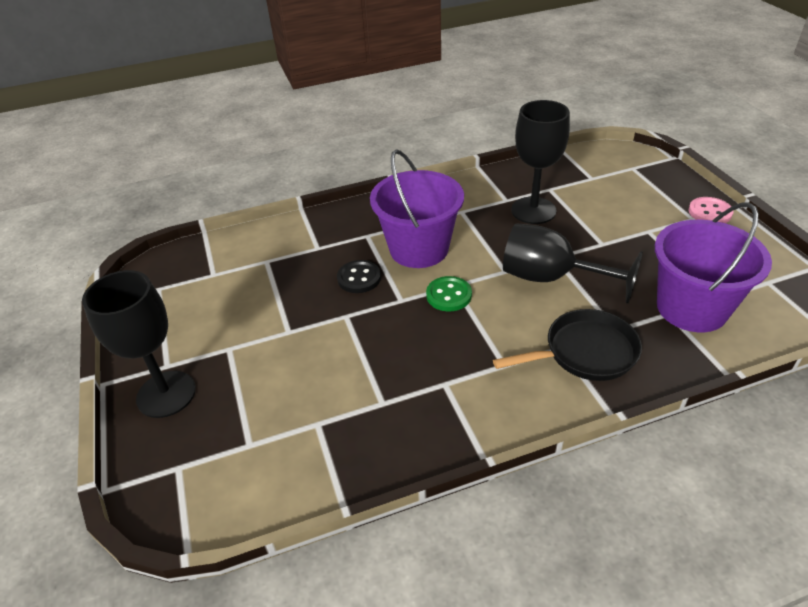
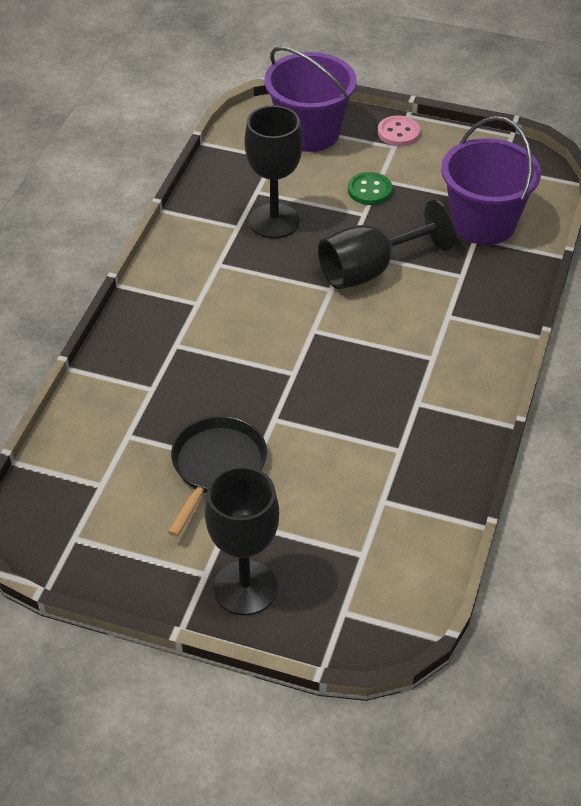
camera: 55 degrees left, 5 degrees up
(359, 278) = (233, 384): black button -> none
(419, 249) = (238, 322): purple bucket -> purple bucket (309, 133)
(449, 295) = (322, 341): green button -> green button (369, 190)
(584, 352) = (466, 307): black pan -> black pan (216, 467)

◇ ◇ ◇ ◇ ◇ ◇ ◇

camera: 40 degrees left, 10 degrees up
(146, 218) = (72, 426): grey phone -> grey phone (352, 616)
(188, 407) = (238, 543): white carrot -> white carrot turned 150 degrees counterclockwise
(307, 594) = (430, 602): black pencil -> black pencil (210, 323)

◇ ◇ ◇ ◇ ◇ ◇ ◇

Task item
Reproduce verbatim the lines above, from the line with "(188, 407) = (238, 543): white" through the line with "(307, 594) = (430, 602): black".

Answer space
(188, 407) = (238, 543): white carrot -> white carrot turned 150 degrees counterclockwise
(307, 594) = (430, 602): black pencil -> black pencil (210, 323)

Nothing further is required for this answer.